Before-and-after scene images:
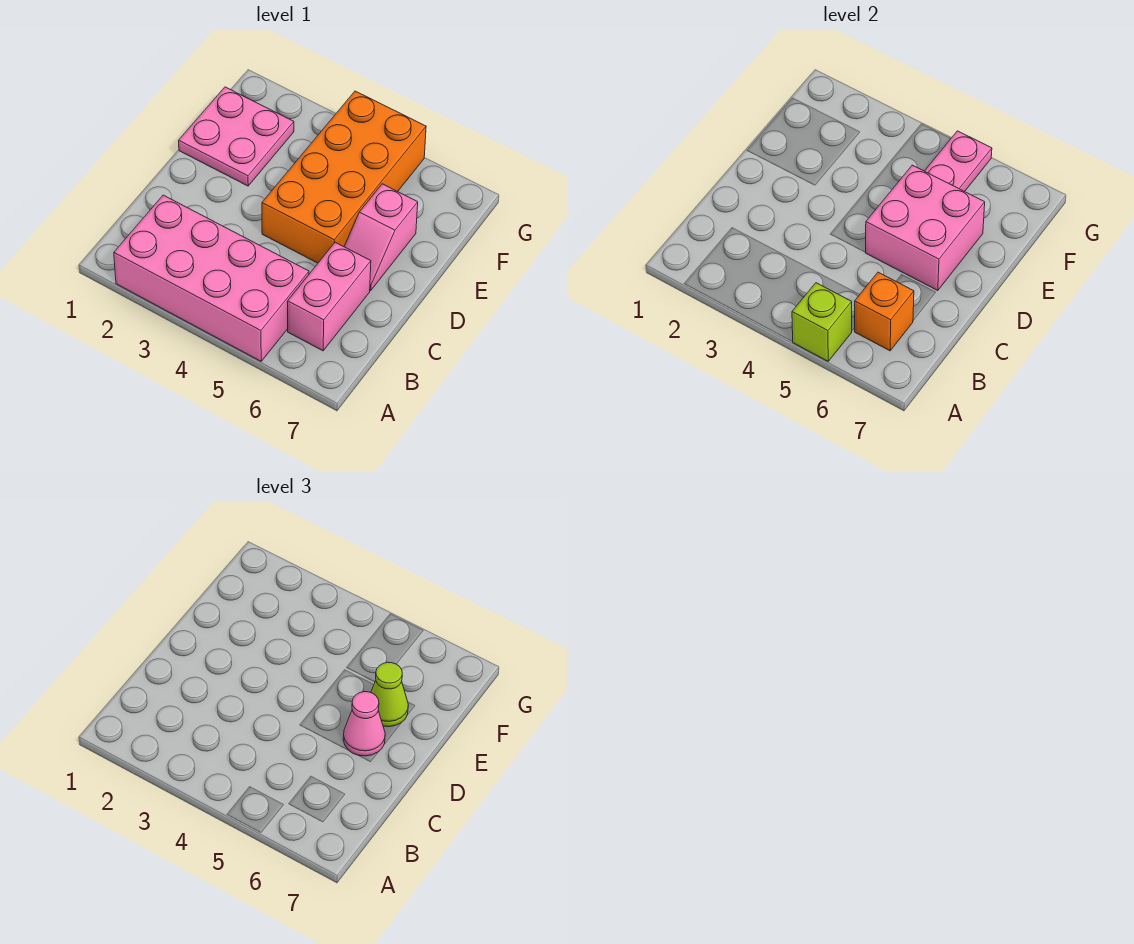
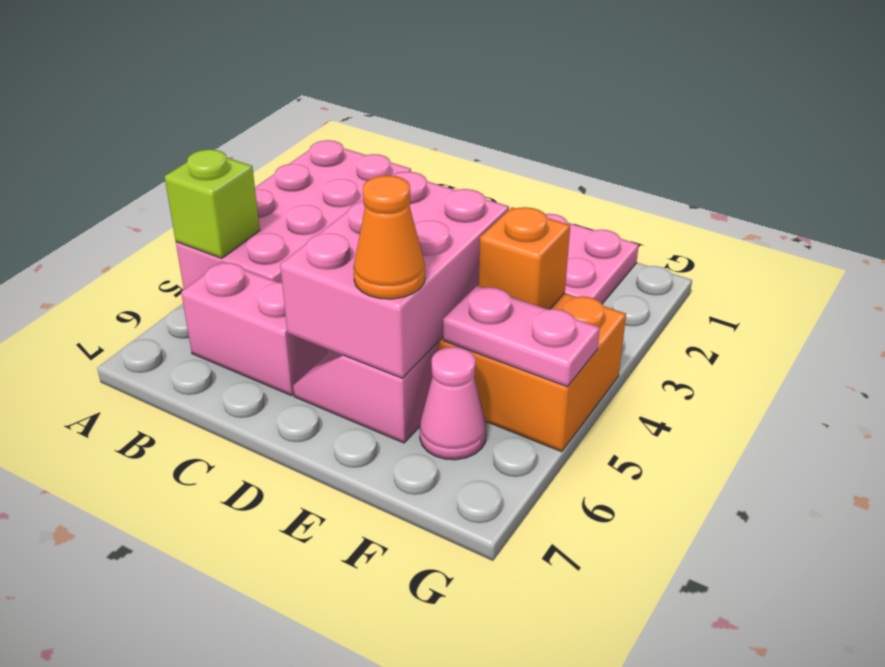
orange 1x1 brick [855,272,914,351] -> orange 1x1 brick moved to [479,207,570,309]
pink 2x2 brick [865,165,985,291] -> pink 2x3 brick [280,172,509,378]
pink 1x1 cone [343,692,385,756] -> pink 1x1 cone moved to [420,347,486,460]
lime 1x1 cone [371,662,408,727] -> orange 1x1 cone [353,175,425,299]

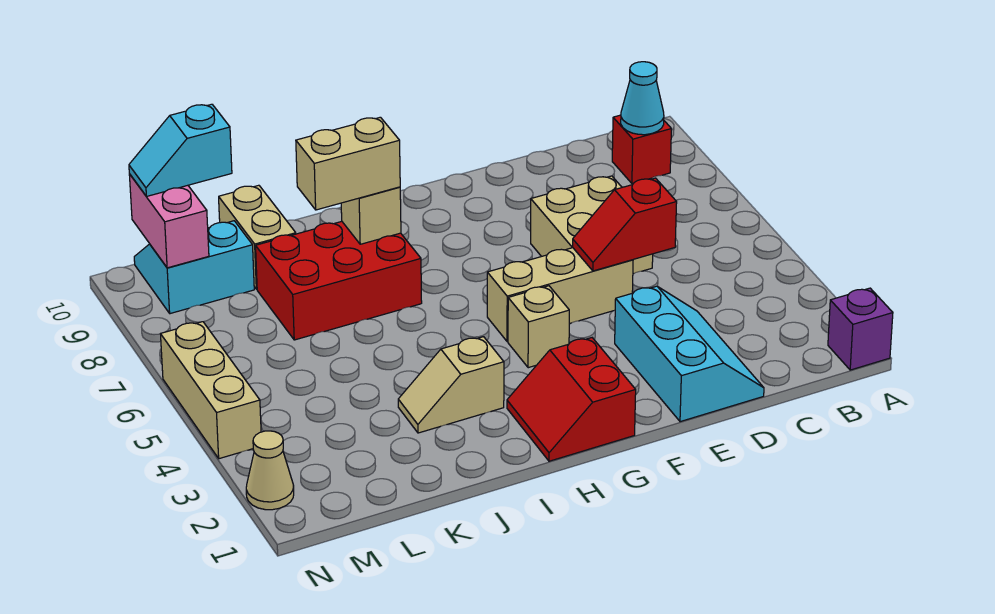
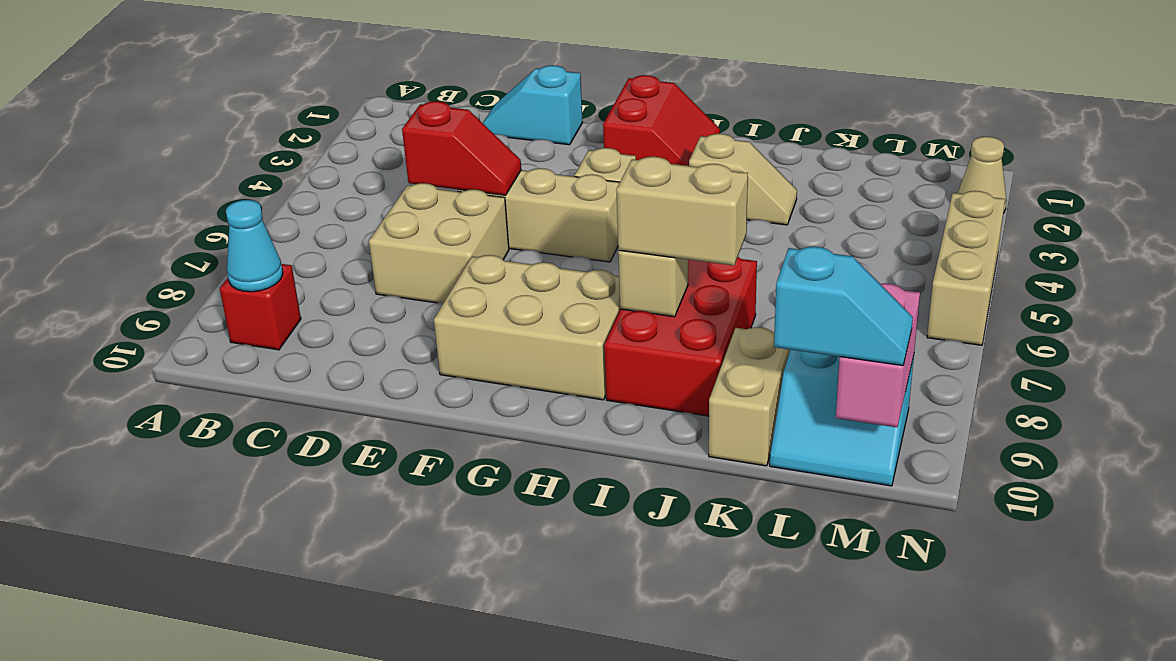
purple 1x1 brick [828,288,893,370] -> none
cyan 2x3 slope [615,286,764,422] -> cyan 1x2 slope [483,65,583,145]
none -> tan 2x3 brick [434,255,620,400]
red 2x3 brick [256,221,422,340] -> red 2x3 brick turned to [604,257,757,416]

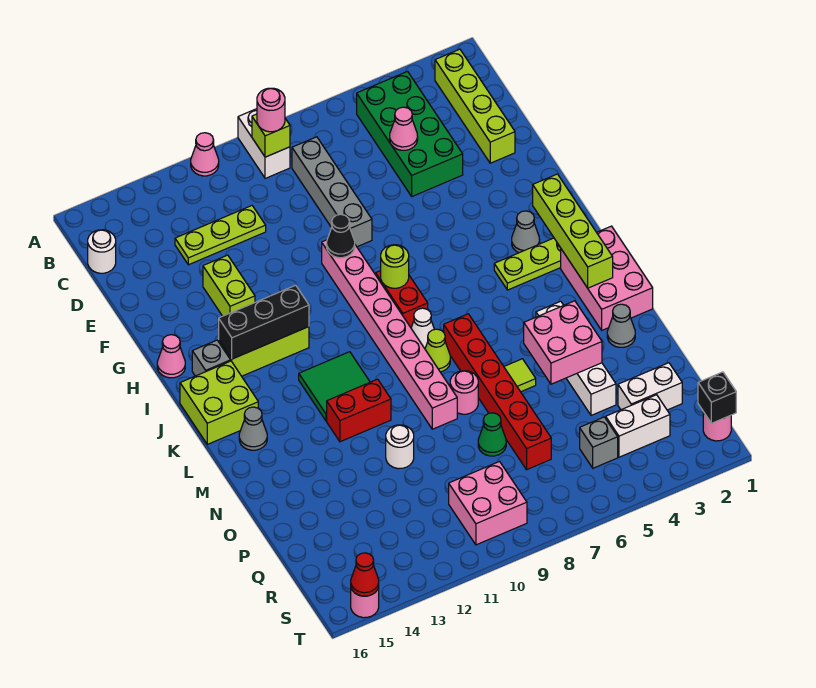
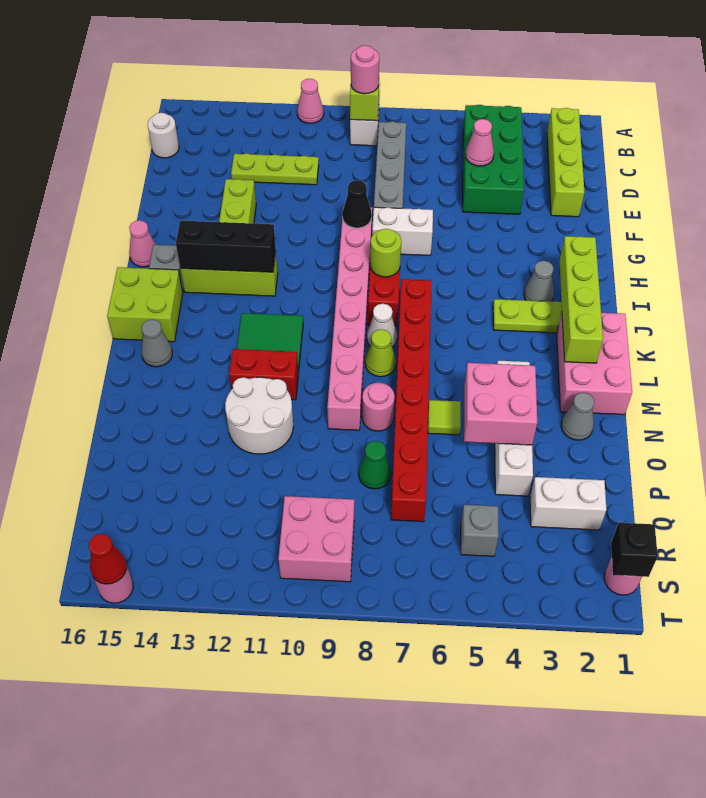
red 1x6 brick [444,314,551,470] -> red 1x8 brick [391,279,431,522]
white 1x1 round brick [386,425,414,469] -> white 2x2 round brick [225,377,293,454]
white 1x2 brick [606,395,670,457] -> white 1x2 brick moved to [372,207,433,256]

# [Work instructions]
Copy every entry above exactly as it stands, but leave the pictures out.

# [Answer to the problem]
orange 1x1 brick [855,272,914,351] -> orange 1x1 brick moved to [479,207,570,309]
pink 2x2 brick [865,165,985,291] -> pink 2x3 brick [280,172,509,378]
pink 1x1 cone [343,692,385,756] -> pink 1x1 cone moved to [420,347,486,460]
lime 1x1 cone [371,662,408,727] -> orange 1x1 cone [353,175,425,299]

purple 1x1 brick [828,288,893,370] -> none
cyan 2x3 slope [615,286,764,422] -> cyan 1x2 slope [483,65,583,145]
none -> tan 2x3 brick [434,255,620,400]
red 2x3 brick [256,221,422,340] -> red 2x3 brick turned to [604,257,757,416]

red 1x6 brick [444,314,551,470] -> red 1x8 brick [391,279,431,522]
white 1x1 round brick [386,425,414,469] -> white 2x2 round brick [225,377,293,454]
white 1x2 brick [606,395,670,457] -> white 1x2 brick moved to [372,207,433,256]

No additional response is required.